● **THE TASK**:
Write out the stretch of lines below that begins at the line with "yellow square: (14, 87) -> (15, 97), moved" and ends at the line with "pink semicircle: (64, 87) -> (67, 77), moved", including both, exactly as given and nothing more.

● **RECORDS FOR THE TASK**:
★ ★ ★ ★ ★
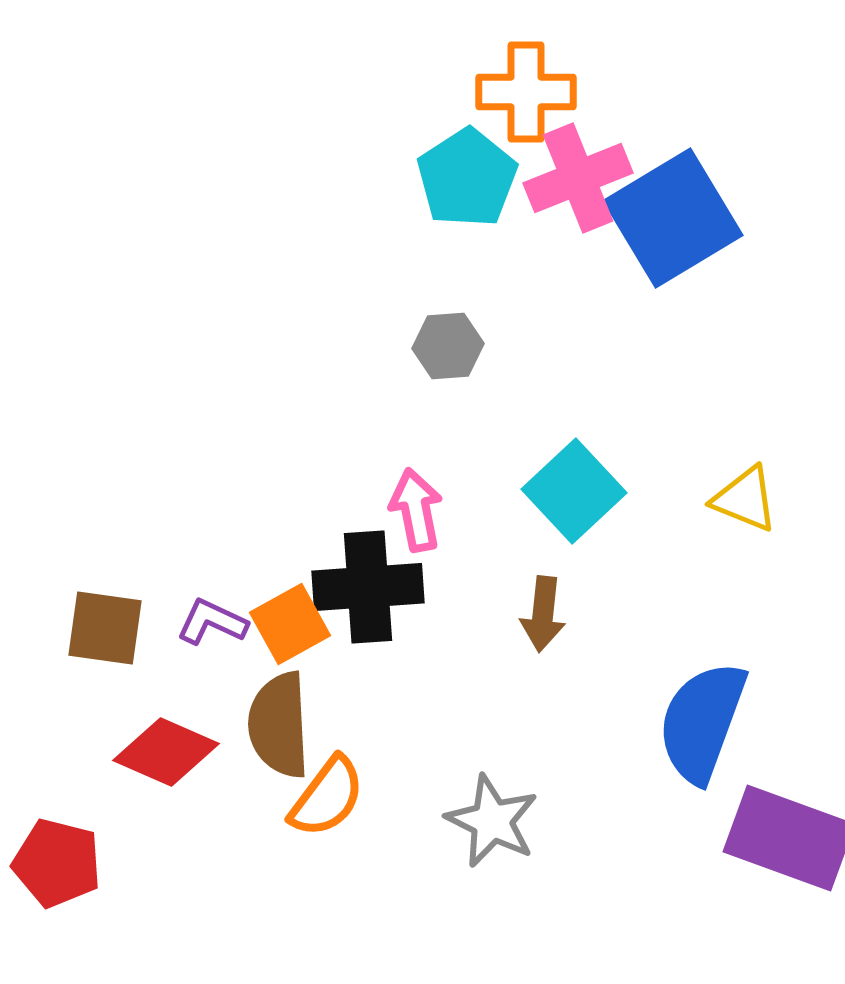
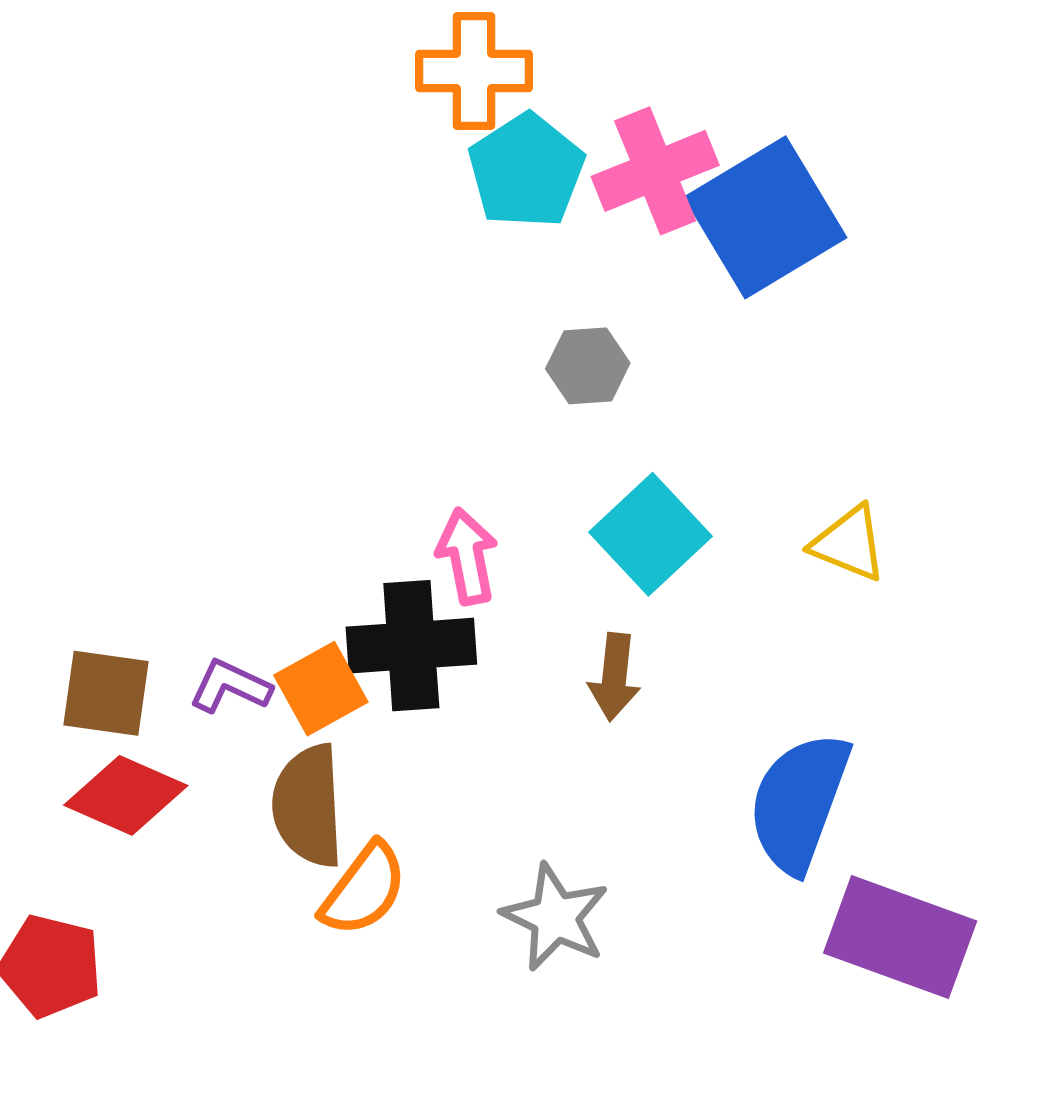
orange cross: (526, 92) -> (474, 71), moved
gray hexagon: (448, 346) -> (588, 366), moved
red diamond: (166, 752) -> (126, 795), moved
★ ★ ★ ★ ★
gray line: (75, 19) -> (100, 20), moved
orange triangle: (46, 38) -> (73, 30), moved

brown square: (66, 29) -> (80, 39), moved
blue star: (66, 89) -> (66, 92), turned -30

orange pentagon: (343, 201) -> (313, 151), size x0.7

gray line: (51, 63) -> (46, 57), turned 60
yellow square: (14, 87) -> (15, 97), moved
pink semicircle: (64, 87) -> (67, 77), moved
★ ★ ★ ★ ★
● **RESPONSE TO THE EXERCISE**:
yellow square: (14, 87) -> (15, 97), moved
pink semicircle: (64, 87) -> (67, 77), moved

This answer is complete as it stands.